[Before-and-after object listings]
|---|

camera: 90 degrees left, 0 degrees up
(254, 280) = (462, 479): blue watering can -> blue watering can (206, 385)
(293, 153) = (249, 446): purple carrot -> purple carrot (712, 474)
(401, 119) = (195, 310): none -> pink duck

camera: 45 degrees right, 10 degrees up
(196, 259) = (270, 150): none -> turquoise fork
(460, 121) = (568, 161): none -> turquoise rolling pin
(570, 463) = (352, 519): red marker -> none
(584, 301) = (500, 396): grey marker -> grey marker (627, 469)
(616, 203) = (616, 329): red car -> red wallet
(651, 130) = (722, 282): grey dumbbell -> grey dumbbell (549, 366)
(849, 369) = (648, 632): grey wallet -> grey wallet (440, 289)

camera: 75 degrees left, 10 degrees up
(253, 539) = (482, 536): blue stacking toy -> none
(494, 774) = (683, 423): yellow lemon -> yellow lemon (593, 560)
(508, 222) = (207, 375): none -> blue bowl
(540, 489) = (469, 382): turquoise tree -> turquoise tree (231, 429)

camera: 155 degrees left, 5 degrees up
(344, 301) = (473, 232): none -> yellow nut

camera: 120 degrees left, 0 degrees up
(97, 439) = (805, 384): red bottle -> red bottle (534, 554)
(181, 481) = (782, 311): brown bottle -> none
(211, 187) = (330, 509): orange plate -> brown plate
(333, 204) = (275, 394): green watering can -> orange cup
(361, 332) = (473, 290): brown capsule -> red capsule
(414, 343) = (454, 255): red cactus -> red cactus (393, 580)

|---|

→ **INSTRUCTIONS TO FOLLOW**
Transcribe exactly the lines from the one containing "camera: 120 degrees left, 0 degrees up" through the end of the records, both included, and nothing else.

→ **ANSWER BELOW**
camera: 120 degrees left, 0 degrees up
(97, 439) = (805, 384): red bottle -> red bottle (534, 554)
(181, 481) = (782, 311): brown bottle -> none
(211, 187) = (330, 509): orange plate -> brown plate
(333, 204) = (275, 394): green watering can -> orange cup
(361, 332) = (473, 290): brown capsule -> red capsule
(414, 343) = (454, 255): red cactus -> red cactus (393, 580)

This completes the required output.